Change detection outputs
----
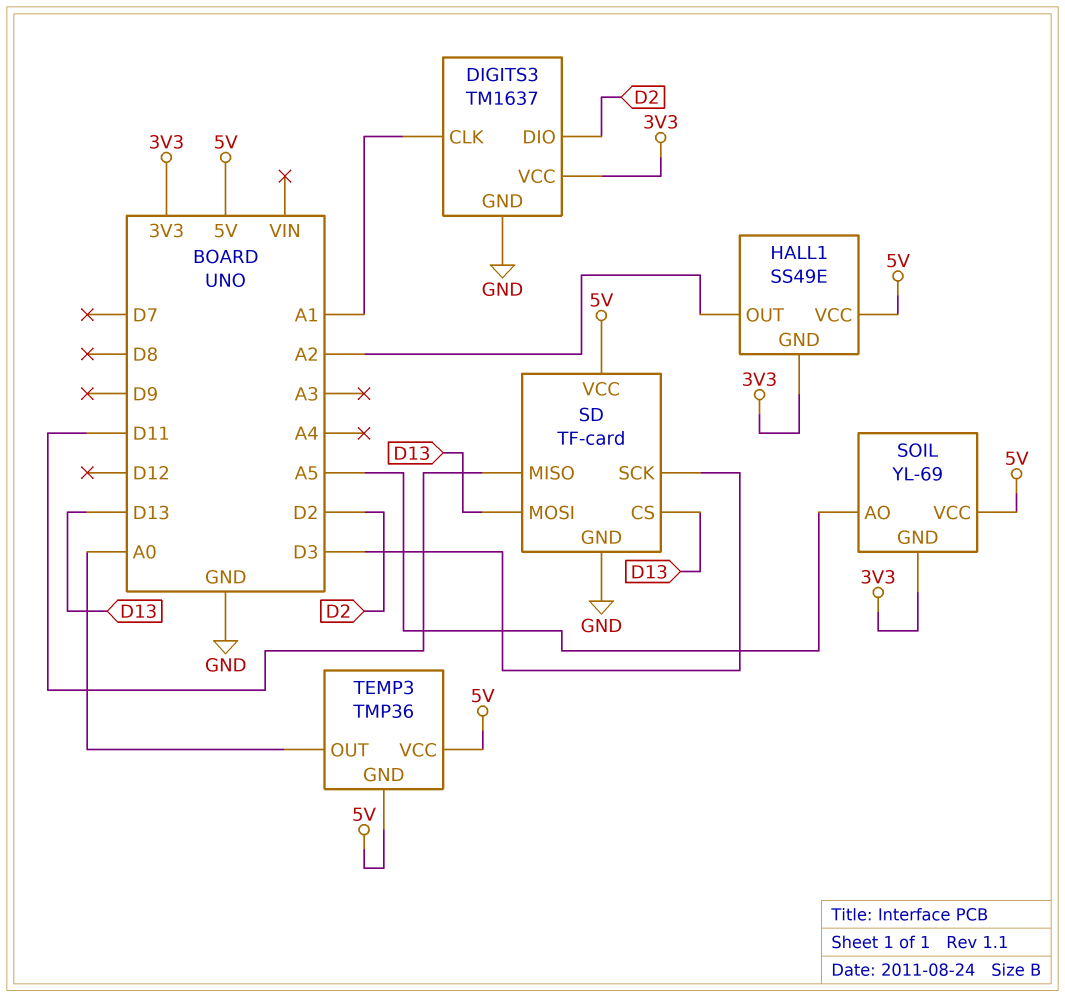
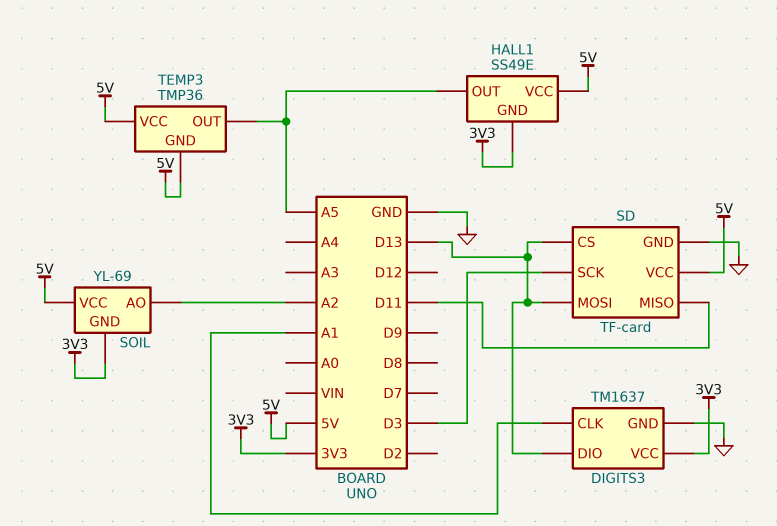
DIGITS3 pin DIO: D2 -> D13
HALL1 pin OUT: A2 -> A5
SOIL pin AO: A5 -> A2
TEMP3 pin OUT: A0 -> A5

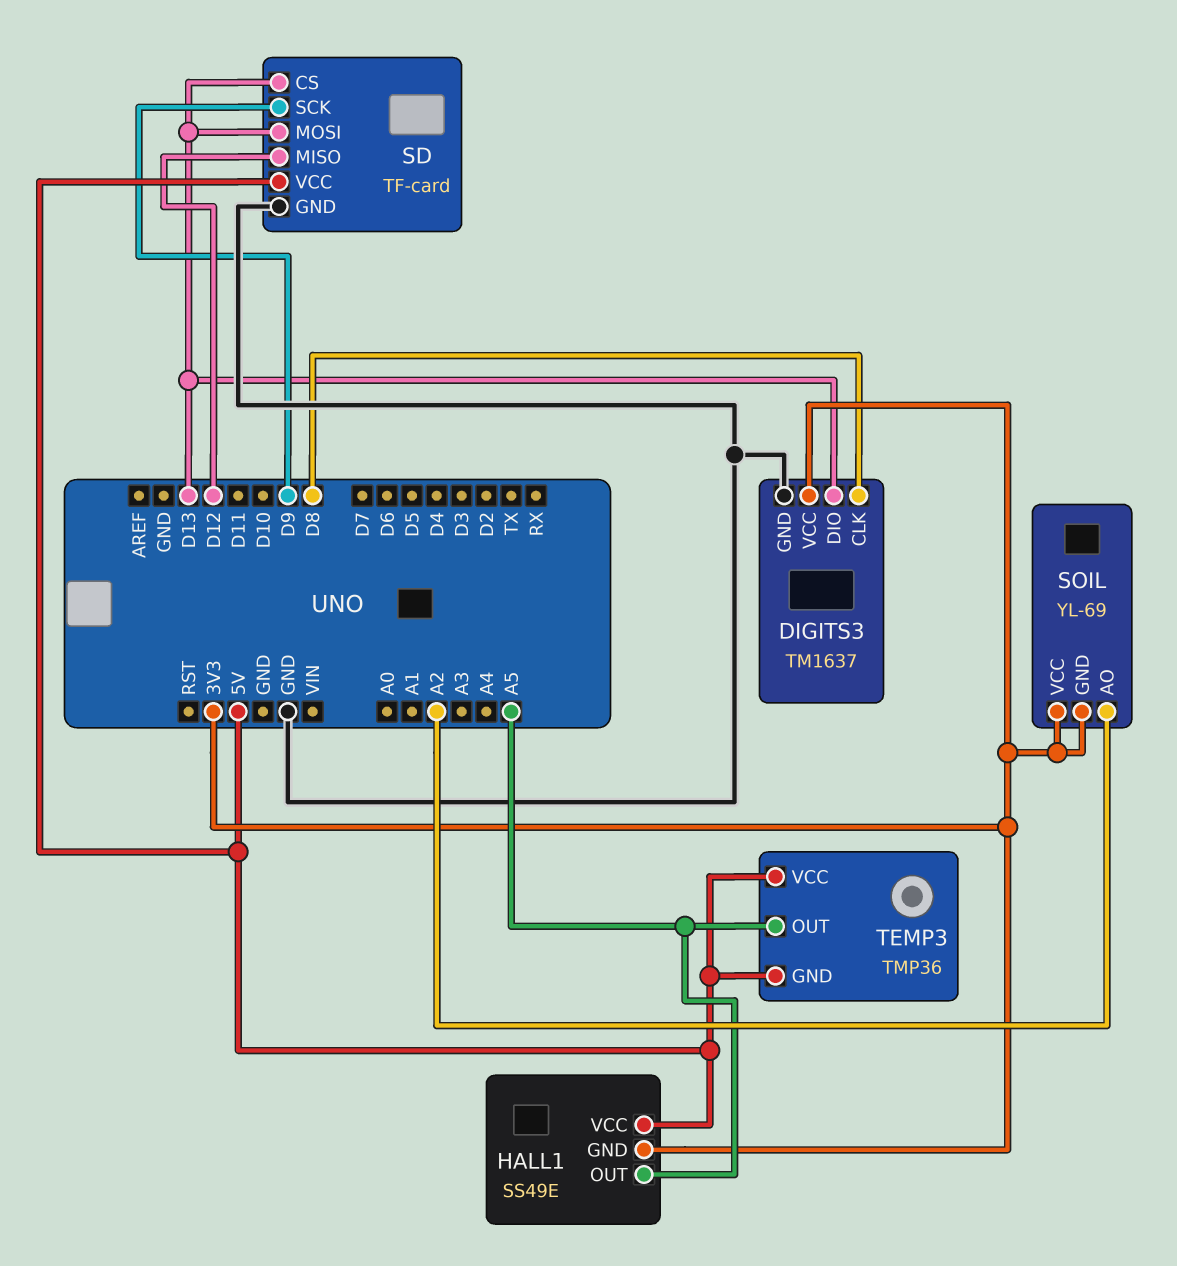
DIGITS3 pin CLK: A1 -> D8
SD pin MISO: D11 -> D12
SD pin SCK: D3 -> D9
SOIL pin VCC: 5V -> 3V3

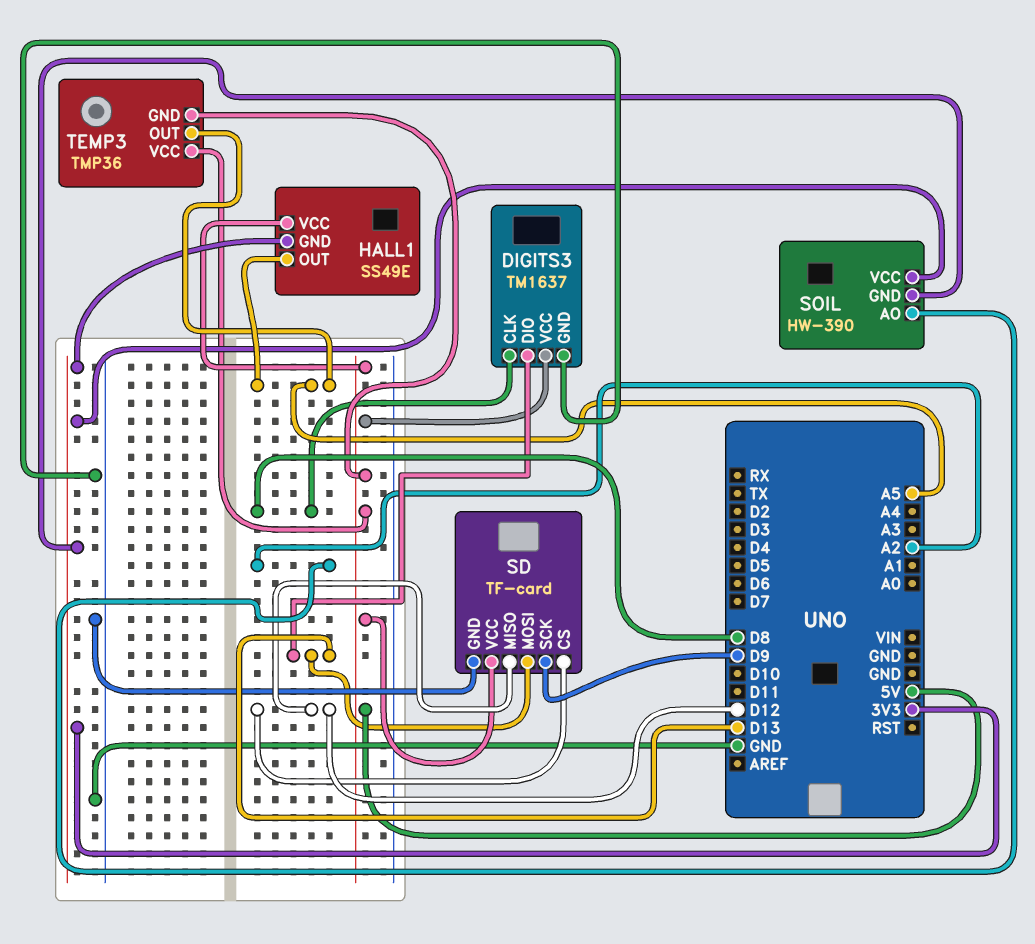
DIGITS3 pin VCC: 3V3 -> 5V
SD pin CS: D13 -> D12
SOIL: YL-69 -> HW-390

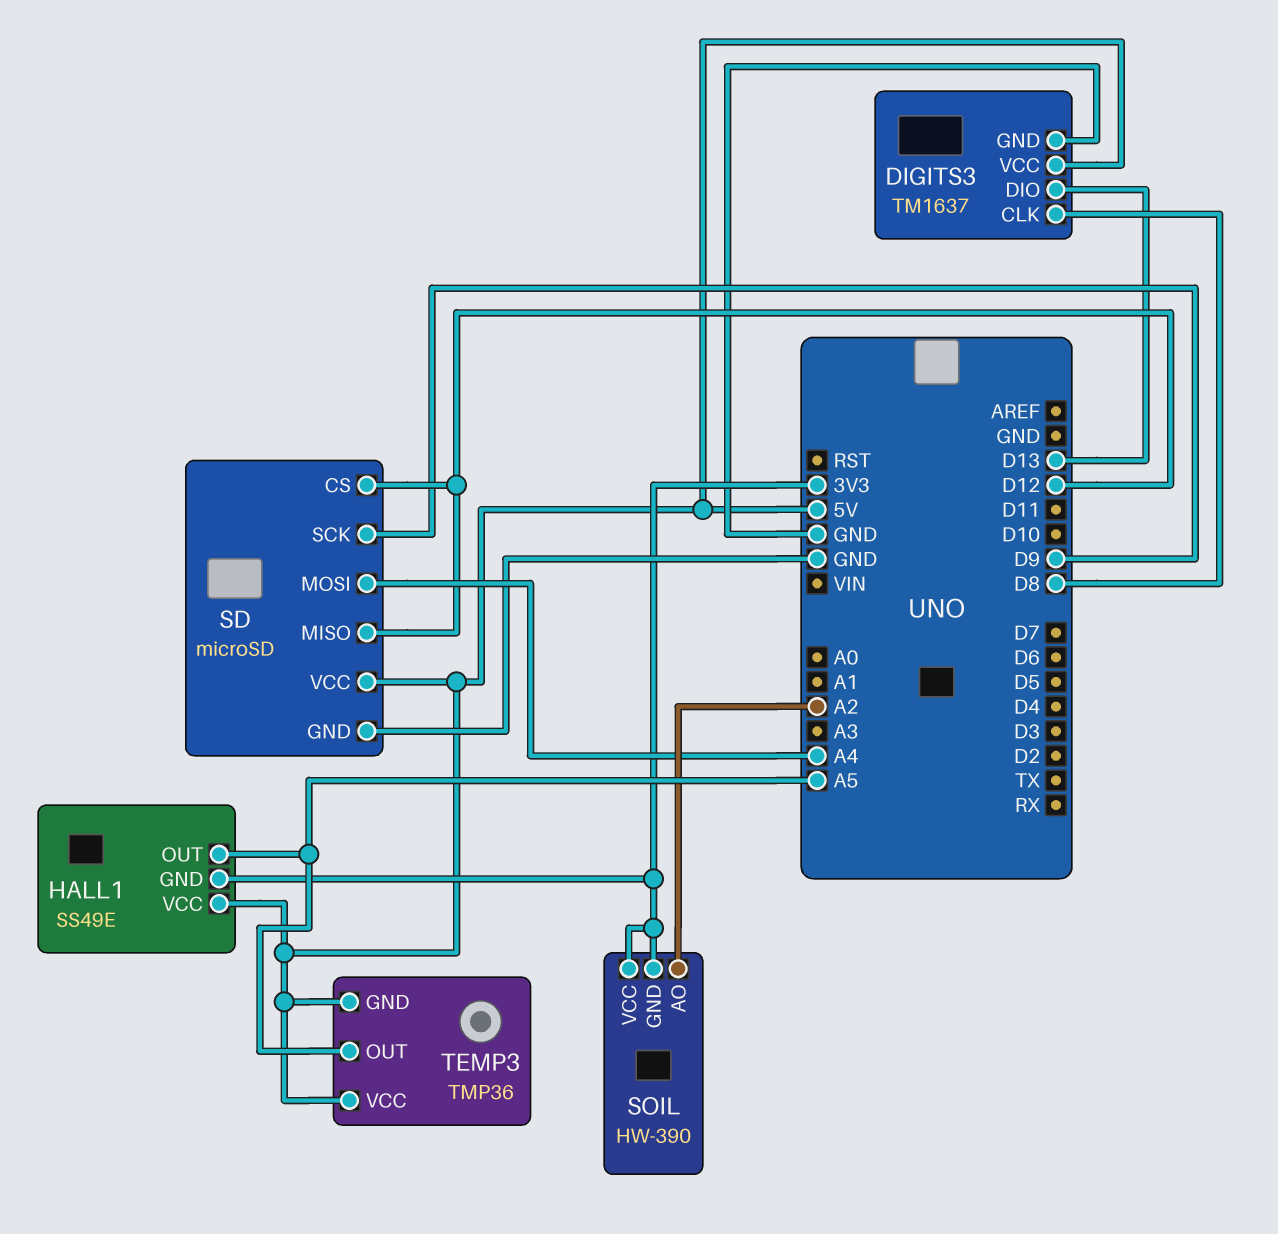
SD: TF-card -> microSD
SD pin MOSI: D13 -> A4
----
## PROBLEM
Output a verbatim copy of the entries and skip the pictures.

## EXERCISE OUTPUT
DIGITS3 pin DIO: D2 -> D13
HALL1 pin OUT: A2 -> A5
SOIL pin AO: A5 -> A2
TEMP3 pin OUT: A0 -> A5

DIGITS3 pin CLK: A1 -> D8
SD pin MISO: D11 -> D12
SD pin SCK: D3 -> D9
SOIL pin VCC: 5V -> 3V3

DIGITS3 pin VCC: 3V3 -> 5V
SD pin CS: D13 -> D12
SOIL: YL-69 -> HW-390

SD: TF-card -> microSD
SD pin MOSI: D13 -> A4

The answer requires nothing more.